■ GOAL OF THE EXERCISE: Output the lines of the records exactly, from the first through the one containing "none -> tan slope H6:I7 level 1 top I". Omit all pictures.

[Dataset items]
= = = = =
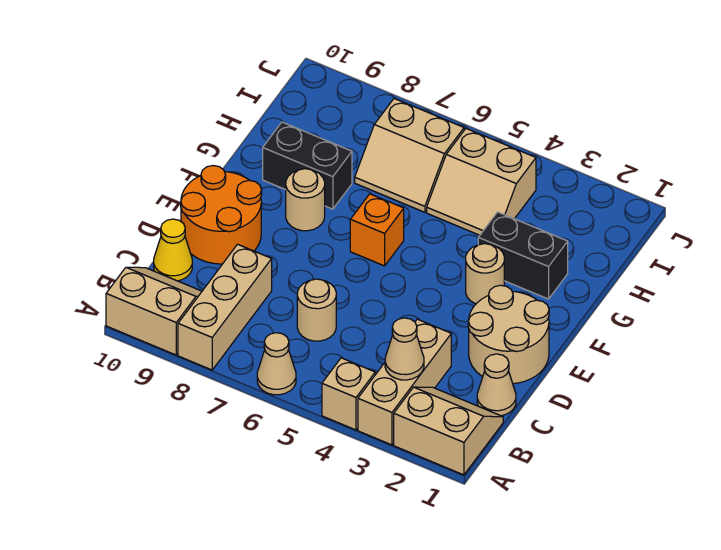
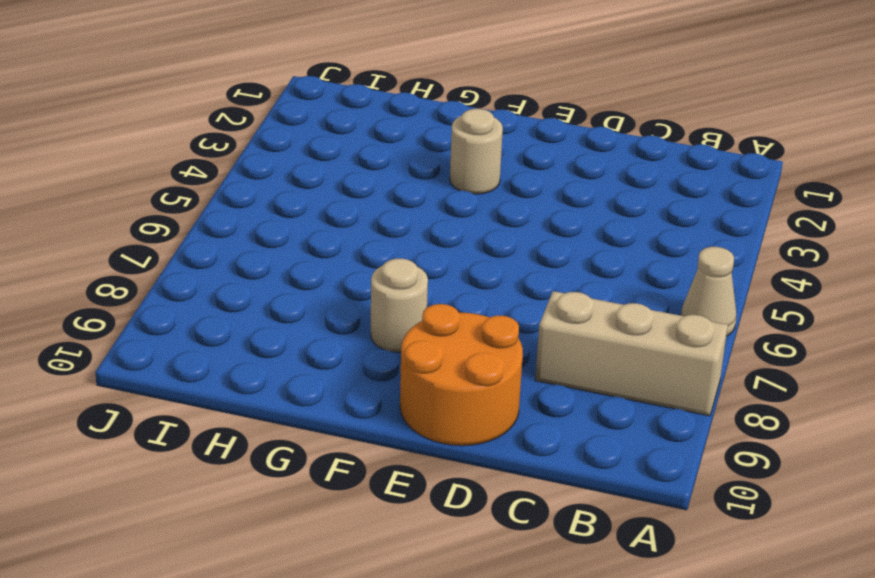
none -> tan slope A1:B2 level 1 top A
none -> tan brick A3:C3 level 1
none -> tan brick A4 level 1

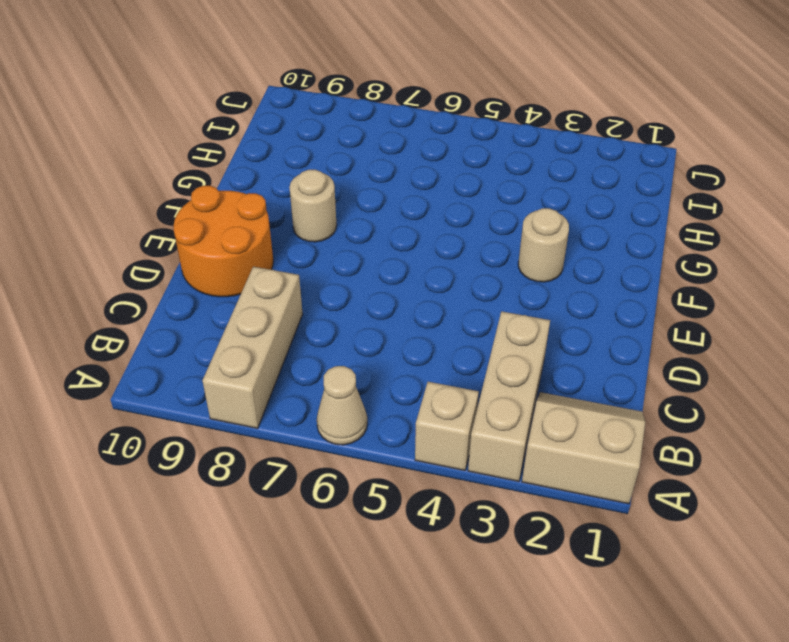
none -> tan slope A9:B10 level 1 top A
none -> tan cone C1 level 1
none -> tan round brick C6 level 1

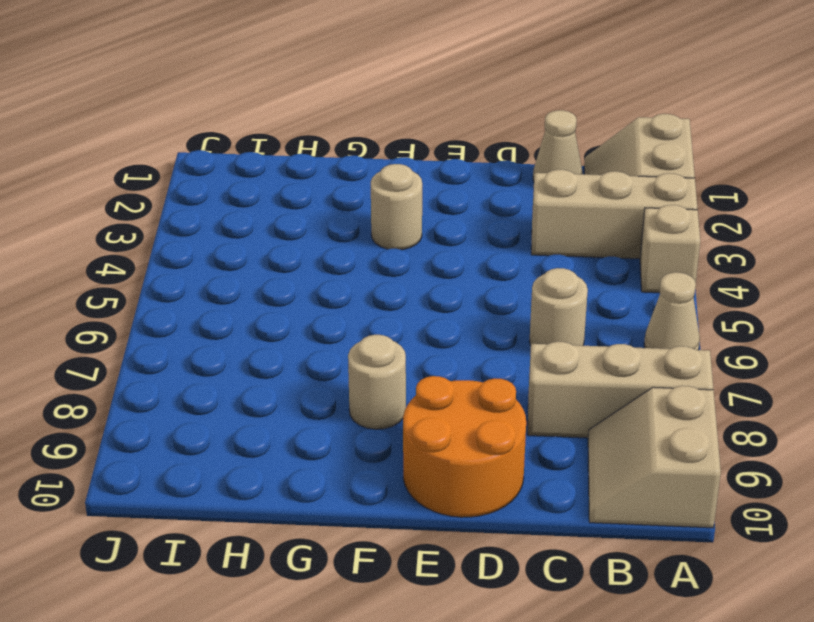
none -> yellow cone C10 level 1
none -> tan round brick D1:E2 level 1
none -> orange brick F6 level 1

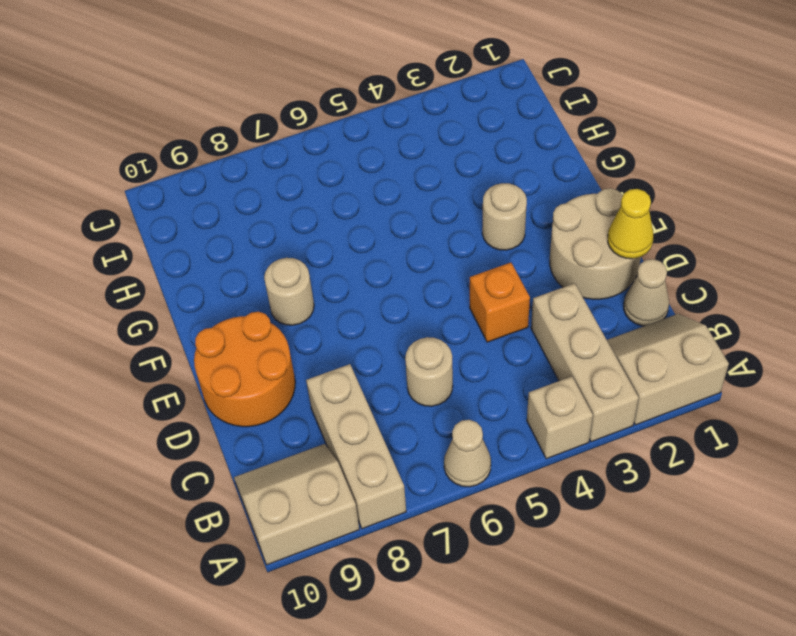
yellow cone D1 level 2 -> yellow cone C10 level 1
orange brick D4 level 1 -> orange brick F6 level 1
none -> black brick G2:G3 level 1
none -> black brick G8:G9 level 1
none -> tan slope H4:I5 level 1 top I

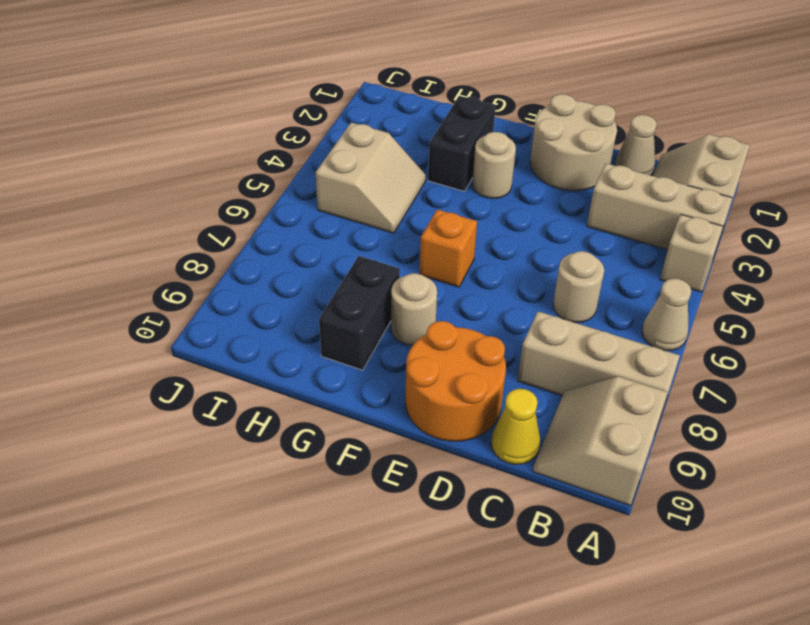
none -> tan slope H6:I7 level 1 top I
none -> tan cone B3 level 2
= = = = =
■ ANSWER SECTION:
none -> tan slope A1:B2 level 1 top A
none -> tan brick A3:C3 level 1
none -> tan brick A4 level 1

none -> tan slope A9:B10 level 1 top A
none -> tan cone C1 level 1
none -> tan round brick C6 level 1

none -> yellow cone C10 level 1
none -> tan round brick D1:E2 level 1
none -> orange brick F6 level 1

yellow cone D1 level 2 -> yellow cone C10 level 1
orange brick D4 level 1 -> orange brick F6 level 1
none -> black brick G2:G3 level 1
none -> black brick G8:G9 level 1
none -> tan slope H4:I5 level 1 top I

none -> tan slope H6:I7 level 1 top I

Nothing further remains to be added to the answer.